:: TO DO ::
Return the stretch of the material from the line containing "The white matte roof at center is" through the line containing "You should focus on the shiny", word for word, with both of those lines included. Leave out the pictures.

--*--

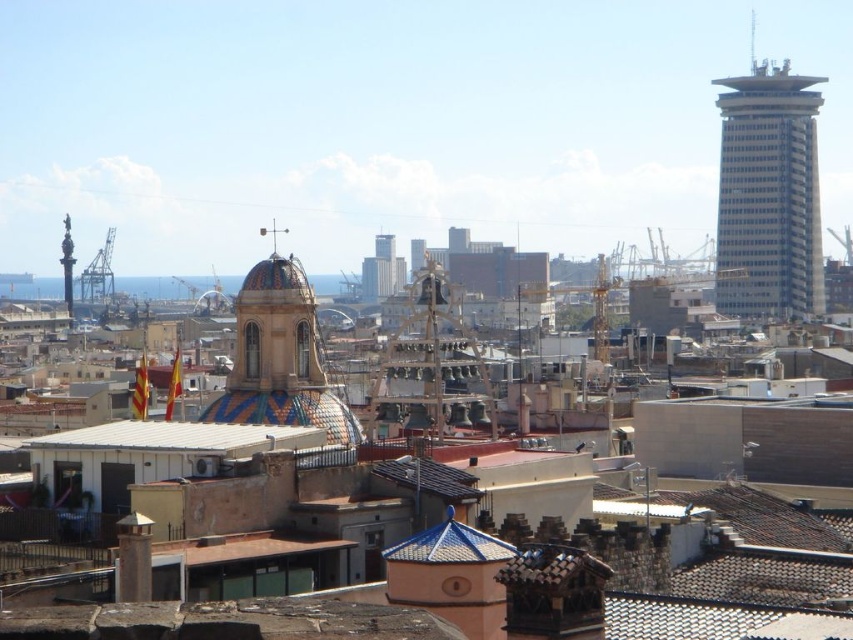
You are standing at point A located at coordinates (769, 195). You want to take a photo of the smooth glass skyscraper at right. Is the smooth glass skyscraper at right visible from your current position?

The smooth glass skyscraper at right is located at point (769, 195), so yes, it is visible from your current position.

You are an architect analyzing the cityscape. You notice the white matte roof at center and the blue glazed tiles at center. Which of these two elements is closer to your current viewpoint?

The white matte roof at center is closer to the viewer than the blue glazed tiles at center.

You are an architect planning to install a new decorative element between the white matte roof at center and the blue glazed tiles at center. Given the distance between them, can you determine if a 70 feet long decorative bridge would fit without needing to be shortened?

The distance between the white matte roof at center and the blue glazed tiles at center is 75.30 feet. A 70 feet long decorative bridge would fit as it is shorter than the required span.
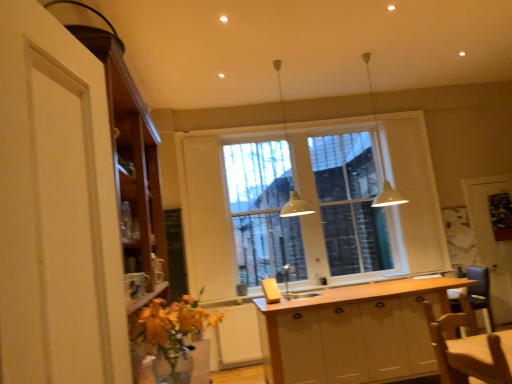
Locate an element on the screen. The width and height of the screenshot is (512, 384). free space above white matte pendant light at center, acting as the 2th light fixture starting from the right (from a real-world perspective) is located at coordinates (274, 64).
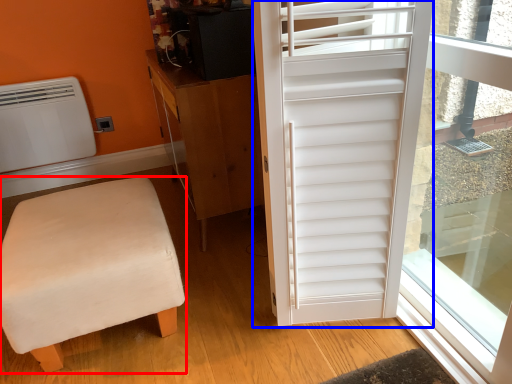
Question: Which of the following is the closest to the observer, furniture (highlighted by a red box) or door (highlighted by a blue box)?

Choices:
 (A) furniture
 (B) door

Answer: (B)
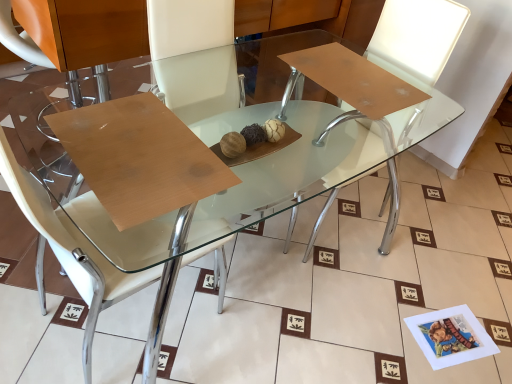
In order to click on free spot above wooden at center (from a real-world perspective) in this screenshot , I will do `click(137, 148)`.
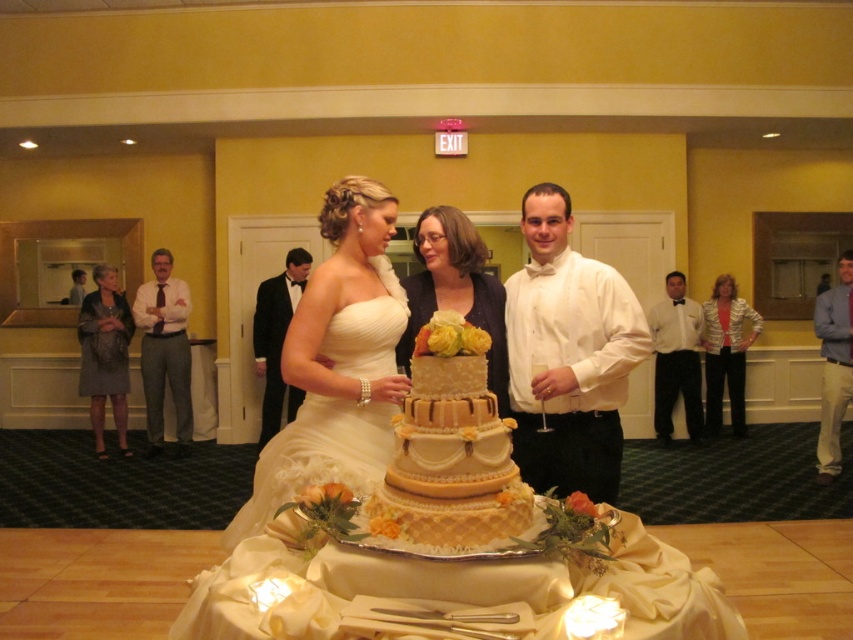
You are a photographer at the wedding and need to capture a photo of both the shiny gold jacket at center and the black satin suit at center. Which one should you focus on first if you want to ensure both are in frame without moving the camera?

You should focus on the shiny gold jacket at center first because it is wider than the black satin suit at center, ensuring it fits within the frame before adjusting for the narrower suit.

You are a photographer at a wedding. You need to capture a photo of the beige fondant cake at center and the matte gold dress at center. Which object is closer to the camera?

The matte gold dress at center is closer to the camera because the beige fondant cake at center is positioned under it.

You are a photographer at the wedding and need to capture a photo of both the beige fondant cake at center and the matte gray dress at left. Based on their heights, which one should you focus on first to ensure both are fully visible in the frame?

The beige fondant cake at center is shorter than the matte gray dress at left, so you should focus on the matte gray dress at left first to ensure its full height is captured before adjusting the frame to include the shorter cake.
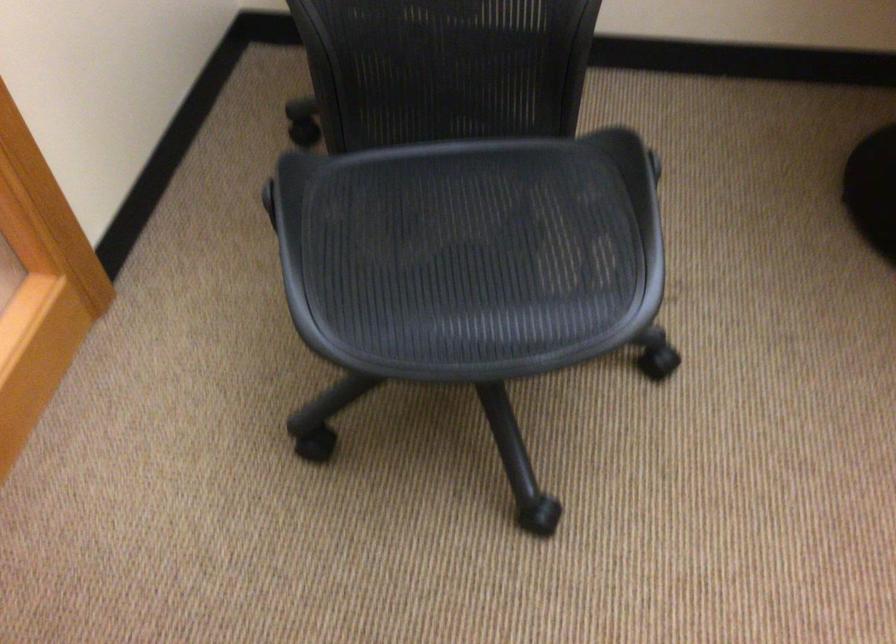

--*--

:: COMPLETED TASK ::
The white matte roof at center is closer to the viewer than the blue glazed tiles at center.

You are an architect planning to install a new decorative element between the white matte roof at center and the blue glazed tiles at center. Given the distance between them, can you determine if a 70 feet long decorative bridge would fit without needing to be shortened?

The distance between the white matte roof at center and the blue glazed tiles at center is 75.30 feet. A 70 feet long decorative bridge would fit as it is shorter than the required span.
Locate an element on the screen. The width and height of the screenshot is (512, 384). free space above white matte pendant light at center, acting as the 2th light fixture starting from the right (from a real-world perspective) is located at coordinates (274, 64).
Question: Which of the following is the closest to the observer, furniture (highlighted by a red box) or door (highlighted by a blue box)?

Choices:
 (A) furniture
 (B) door

Answer: (B)
In order to click on free spot above wooden at center (from a real-world perspective) in this screenshot , I will do `click(137, 148)`.
You are a photographer at the wedding and need to capture a photo of both the shiny gold jacket at center and the black satin suit at center. Which one should you focus on first if you want to ensure both are in frame without moving the camera?

You should focus on the shiny gold jacket at center first because it is wider than the black satin suit at center, ensuring it fits within the frame before adjusting for the narrower suit.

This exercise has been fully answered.